[Exercise goal]
The reply should contain every entry below exactly as written, with no images.

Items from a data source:
= Beginning of Section =

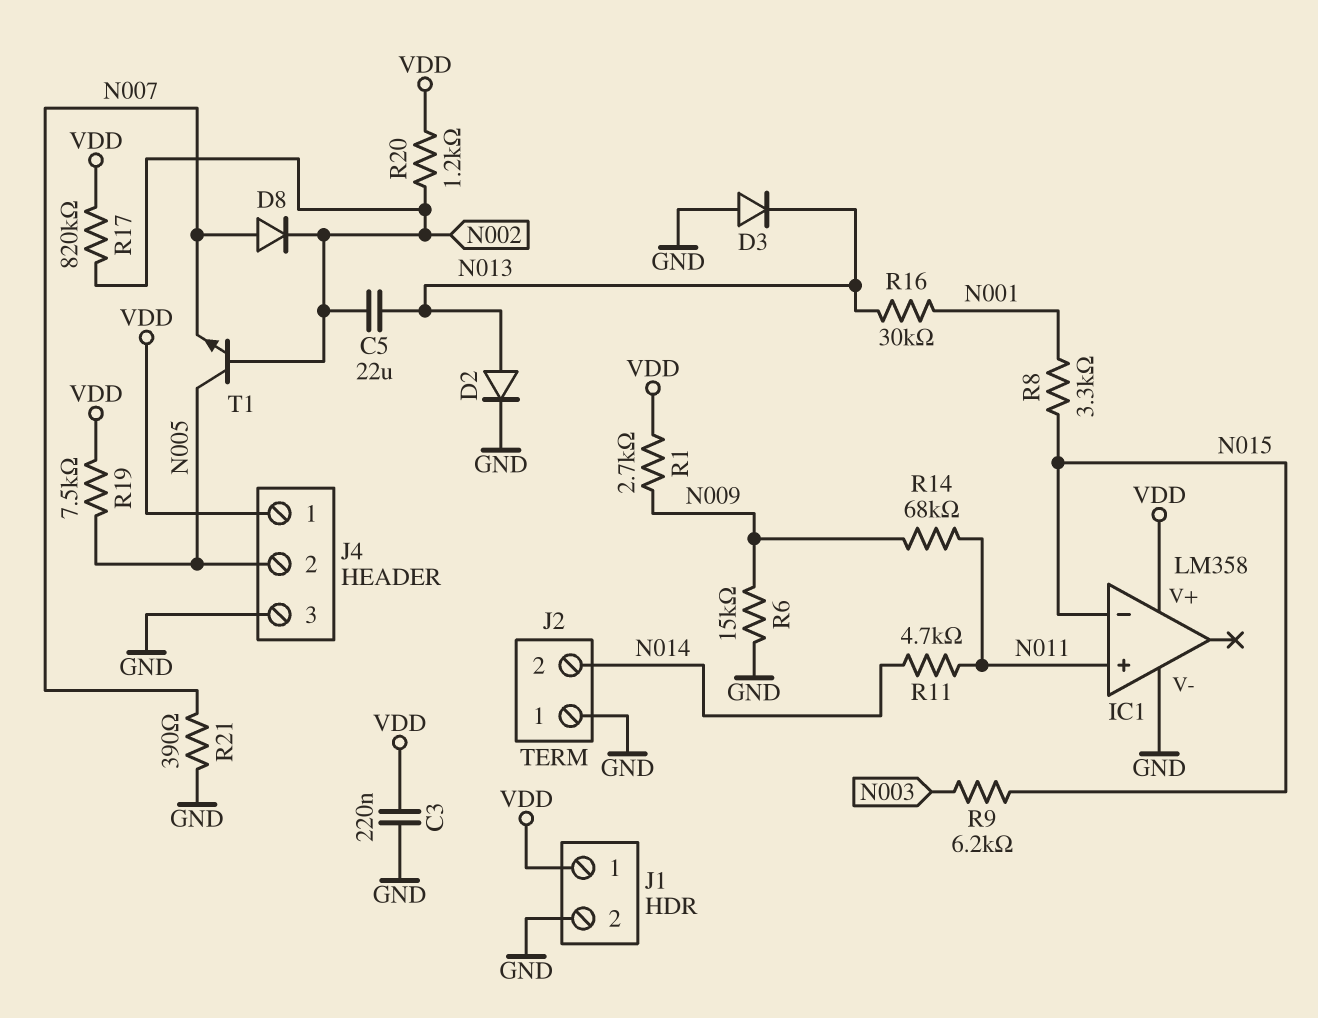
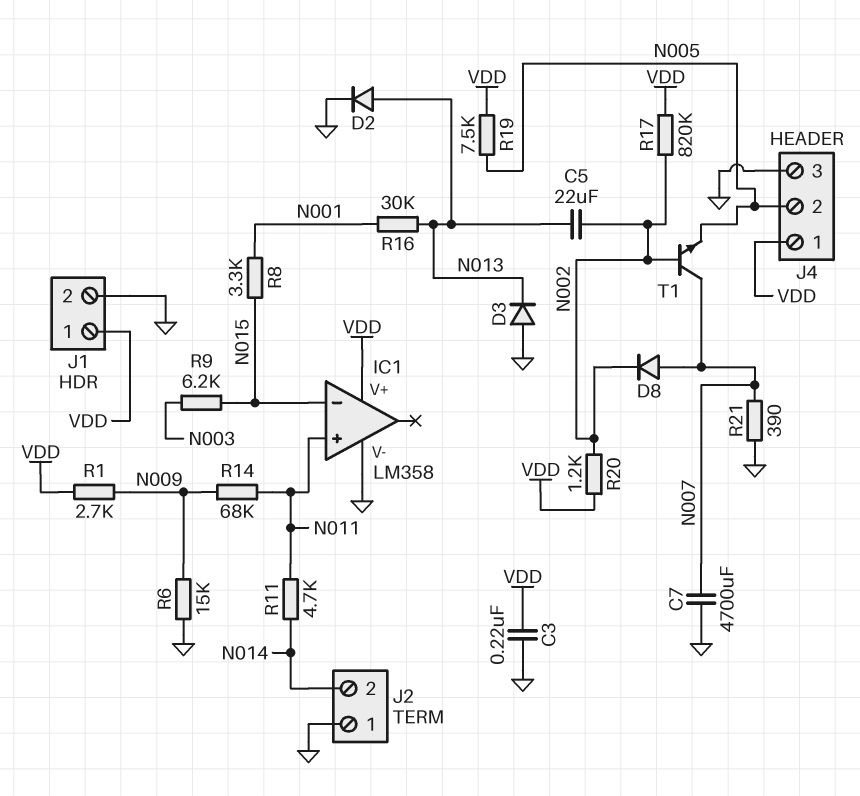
C7: none -> 4700uF (GND, N007)
T1: NPN (B N002, C N005, E N007) -> NPN (B N002, C N007, E N005)

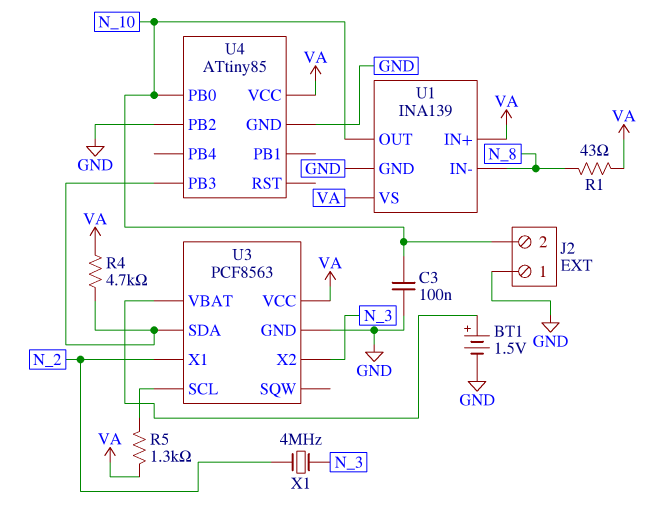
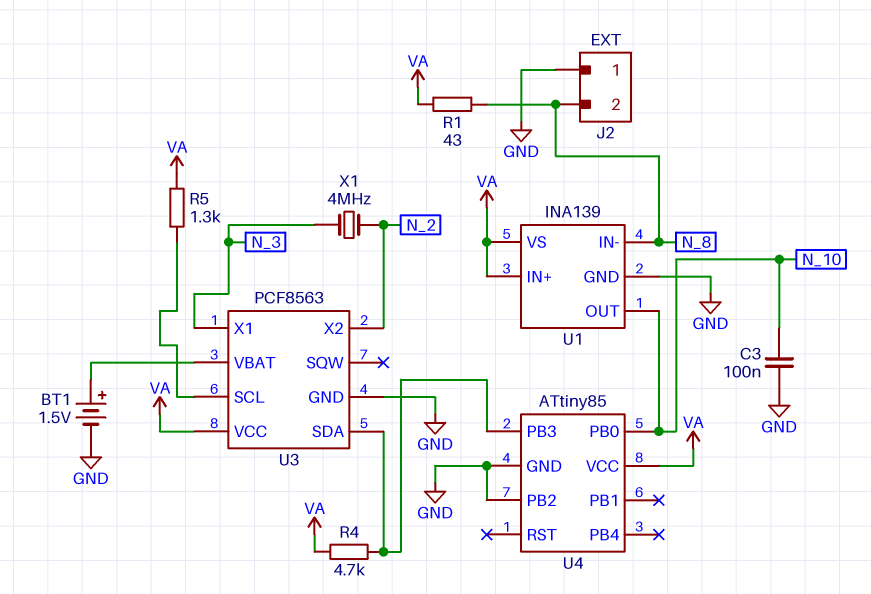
J2 pin 2: N_10 -> N_8
U3 pin X1: N_2 -> N_3
U3 pin X2: N_3 -> N_2

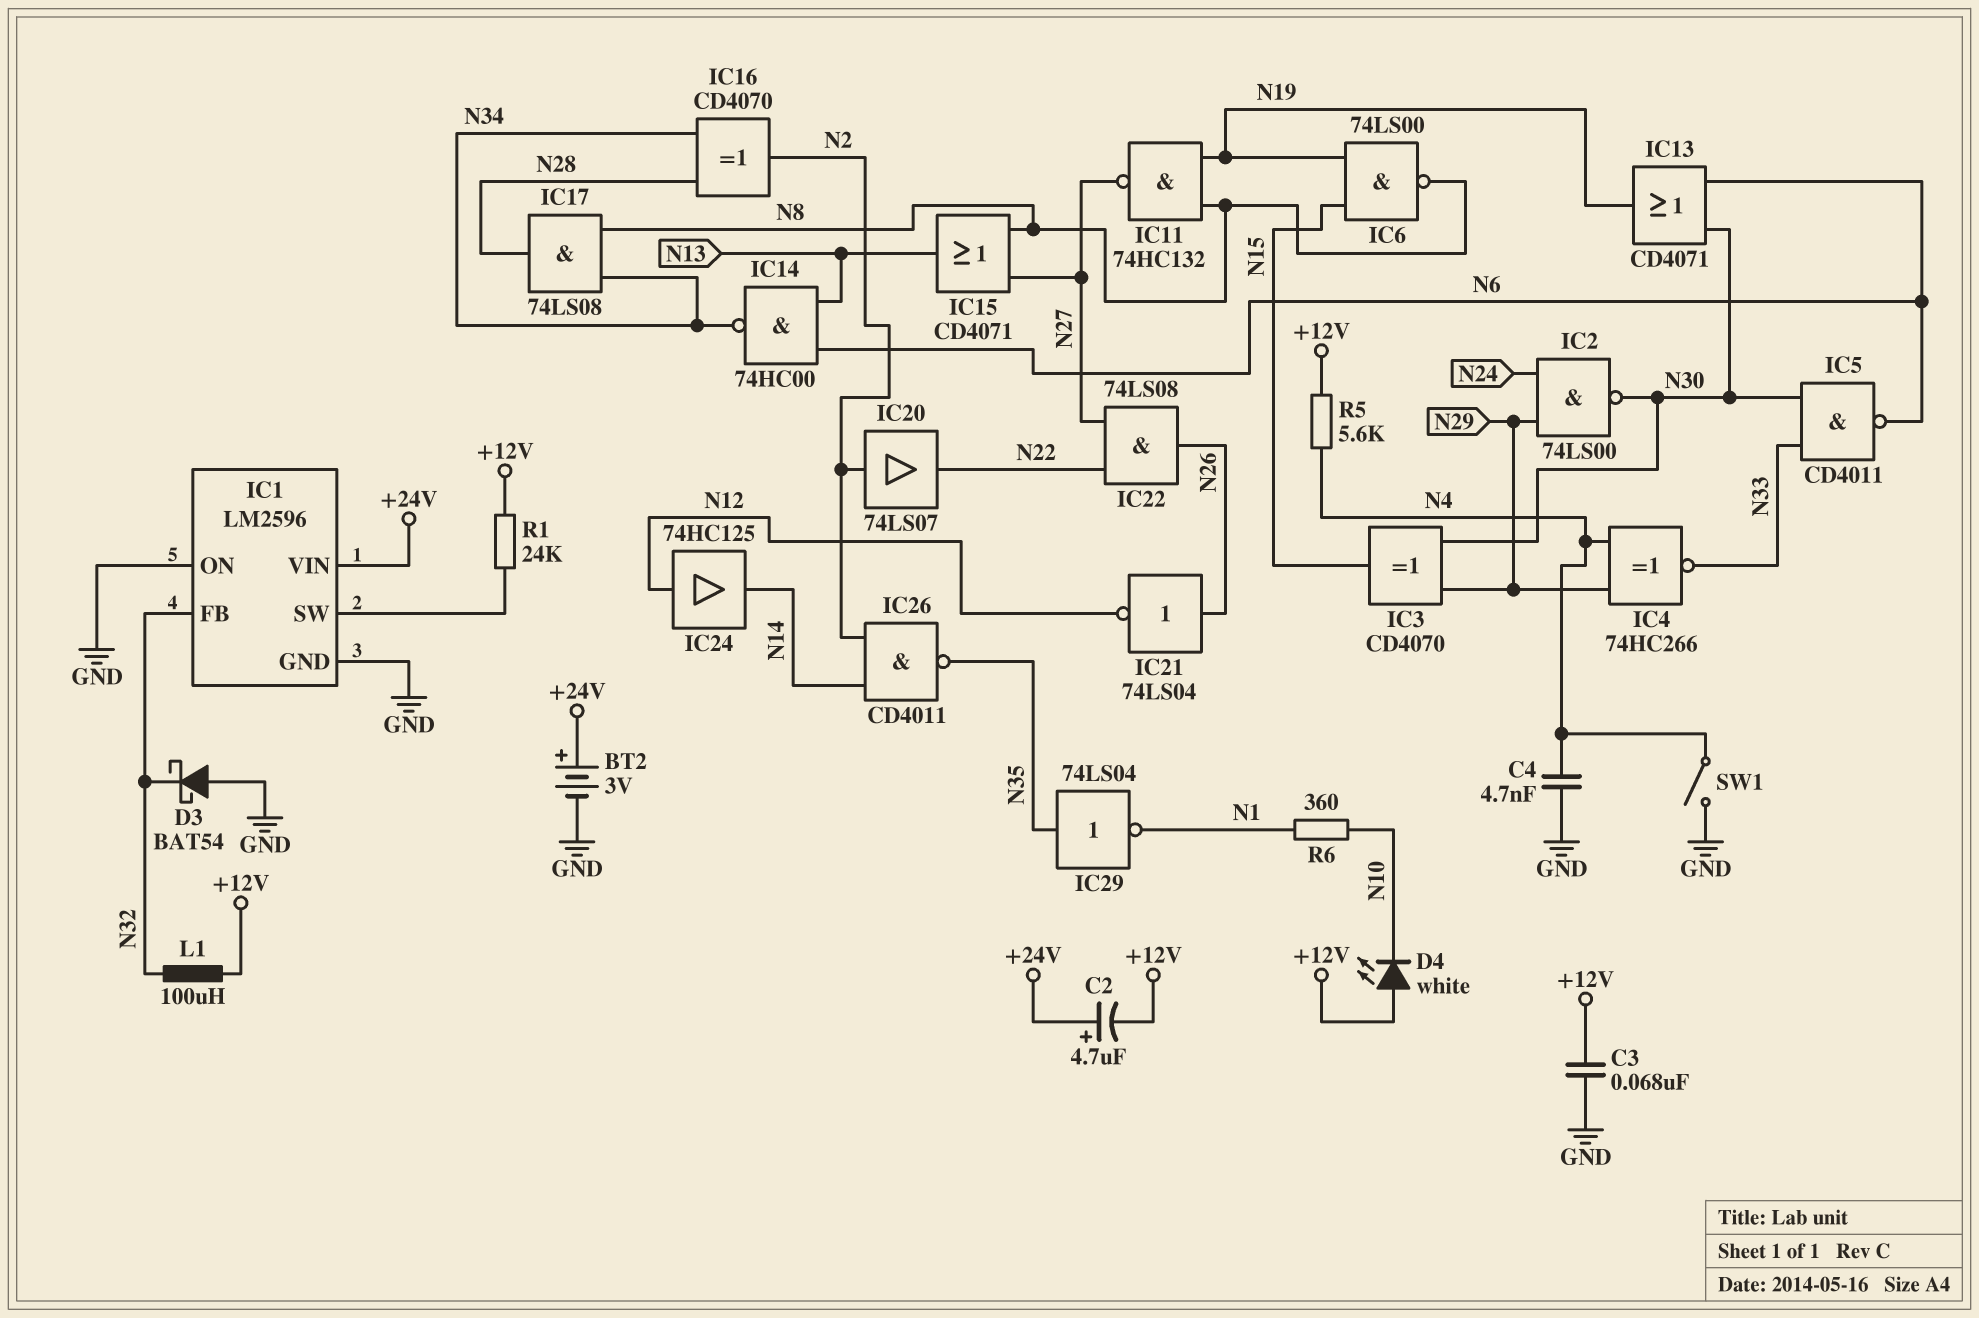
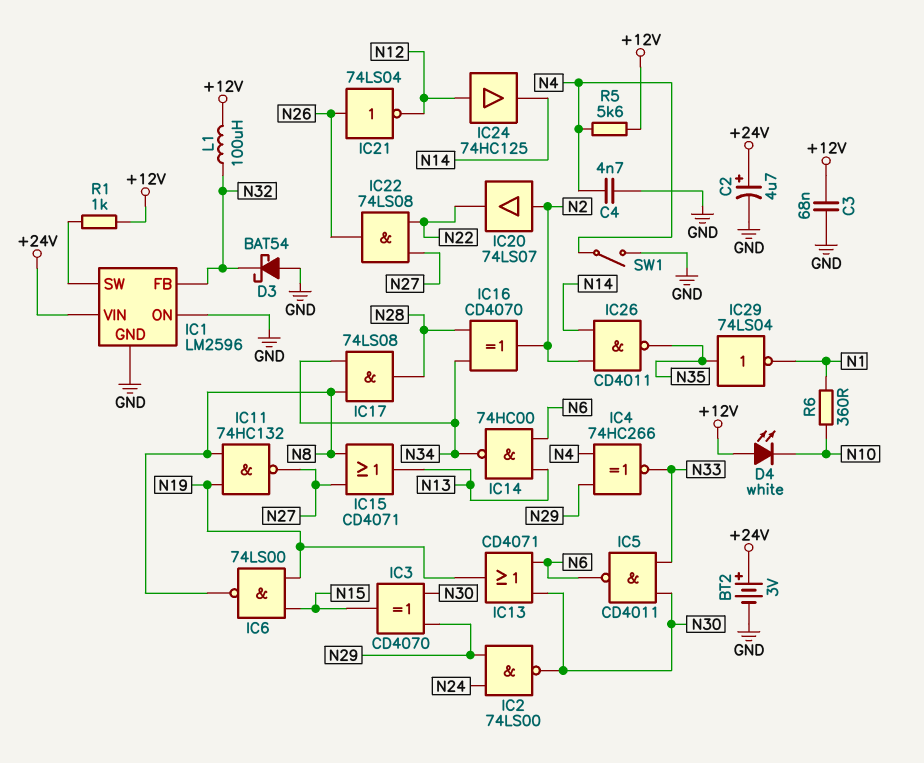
C2: 4.7uF (plus +24V, minus +12V) -> 4.7uF (plus +24V, minus GND)
R1: 24k (+12V, IC1/SW) -> 1k (+12V, IC1/SW)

= End of Section =

[Exercise response]
C7: none -> 4700uF (GND, N007)
T1: NPN (B N002, C N005, E N007) -> NPN (B N002, C N007, E N005)

J2 pin 2: N_10 -> N_8
U3 pin X1: N_2 -> N_3
U3 pin X2: N_3 -> N_2

C2: 4.7uF (plus +24V, minus +12V) -> 4.7uF (plus +24V, minus GND)
R1: 24k (+12V, IC1/SW) -> 1k (+12V, IC1/SW)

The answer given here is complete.